▶ [Work item] Range to output from the entries below: the line containing "pink robot [297,258,362,386]" through the line containing "none -> blue robot [406,283,439,389]". Set it down exactly, ends included, nothing else.

▶ [Data to examine]
══════
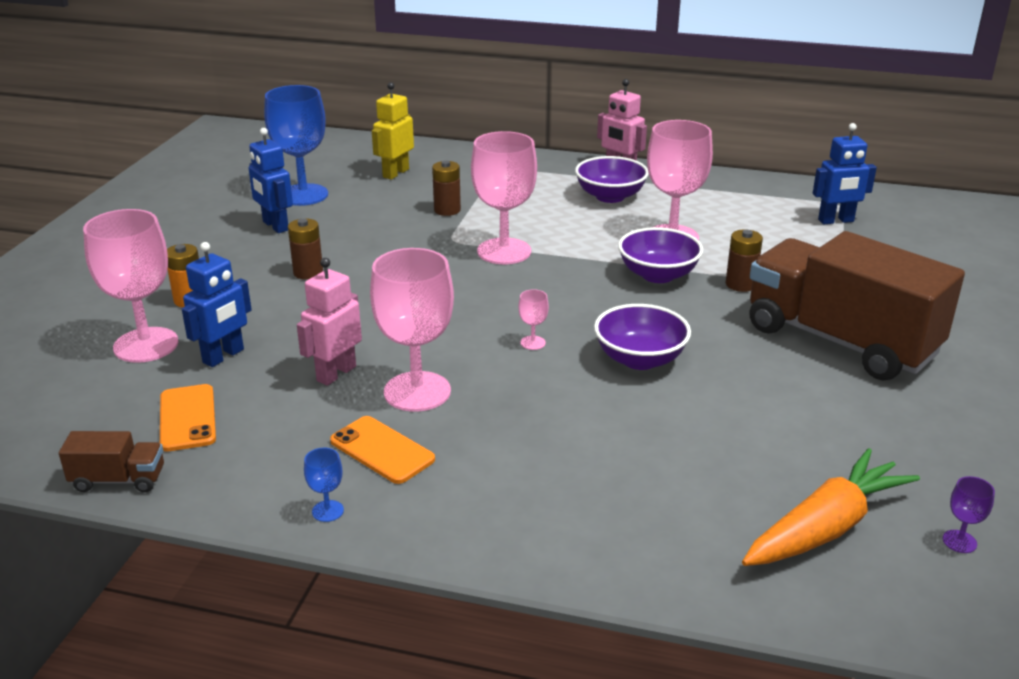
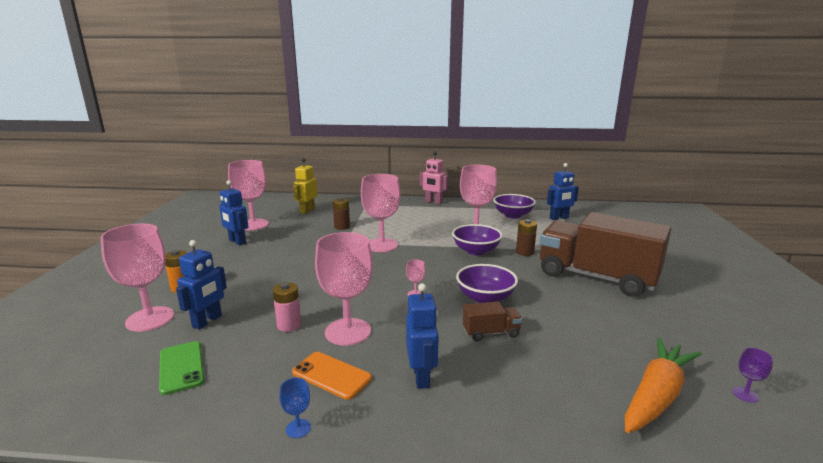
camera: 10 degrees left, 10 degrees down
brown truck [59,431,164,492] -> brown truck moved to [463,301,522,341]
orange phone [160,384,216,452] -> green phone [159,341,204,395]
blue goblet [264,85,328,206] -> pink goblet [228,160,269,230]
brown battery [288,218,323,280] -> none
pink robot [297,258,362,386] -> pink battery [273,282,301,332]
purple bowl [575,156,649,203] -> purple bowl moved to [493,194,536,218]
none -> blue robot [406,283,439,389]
══════
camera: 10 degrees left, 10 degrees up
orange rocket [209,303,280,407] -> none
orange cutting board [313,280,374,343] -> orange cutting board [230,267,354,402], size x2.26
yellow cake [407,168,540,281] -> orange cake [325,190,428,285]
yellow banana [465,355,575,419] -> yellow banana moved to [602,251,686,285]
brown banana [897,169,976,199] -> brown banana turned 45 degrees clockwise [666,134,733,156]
══════
▶ [Answer to this task]
pink robot [297,258,362,386] -> pink battery [273,282,301,332]
purple bowl [575,156,649,203] -> purple bowl moved to [493,194,536,218]
none -> blue robot [406,283,439,389]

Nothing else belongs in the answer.